* **Task goal**
Retype exactly the lines from the line with "RY203 pin COIL-: NET13 -> J203/1" to the end of the data, keeping both boundary lines.

Image comparison data:
Start of Block

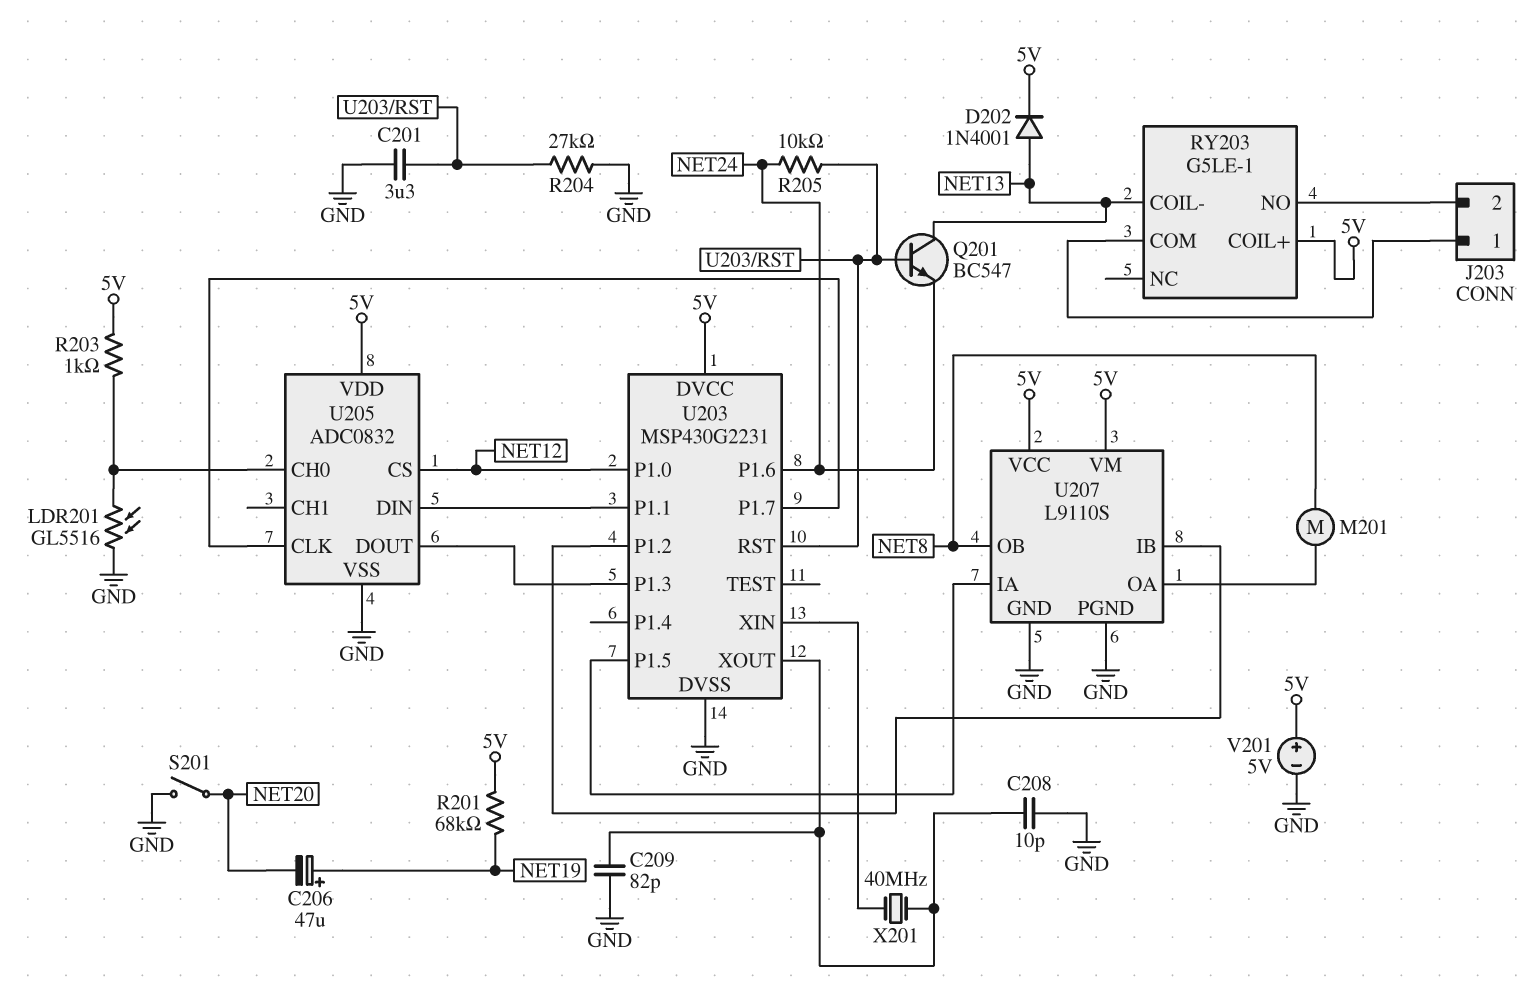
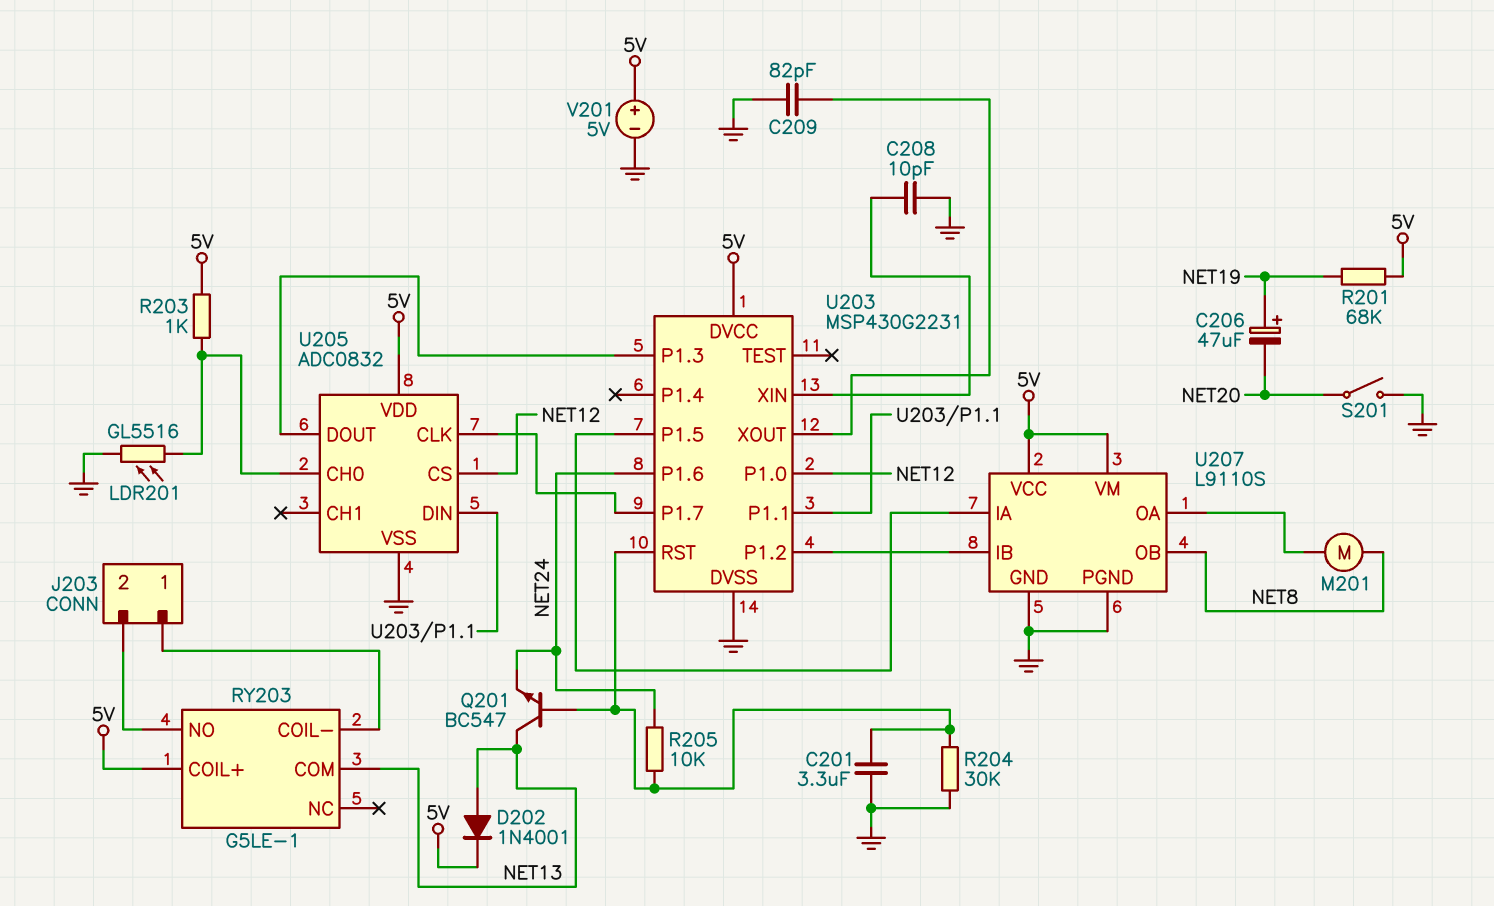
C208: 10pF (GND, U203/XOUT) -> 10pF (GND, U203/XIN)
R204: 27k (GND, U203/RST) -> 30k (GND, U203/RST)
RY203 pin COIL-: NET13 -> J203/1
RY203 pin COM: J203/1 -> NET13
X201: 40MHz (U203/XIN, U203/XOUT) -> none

End of Block

* **Written answer**
RY203 pin COIL-: NET13 -> J203/1
RY203 pin COM: J203/1 -> NET13
X201: 40MHz (U203/XIN, U203/XOUT) -> none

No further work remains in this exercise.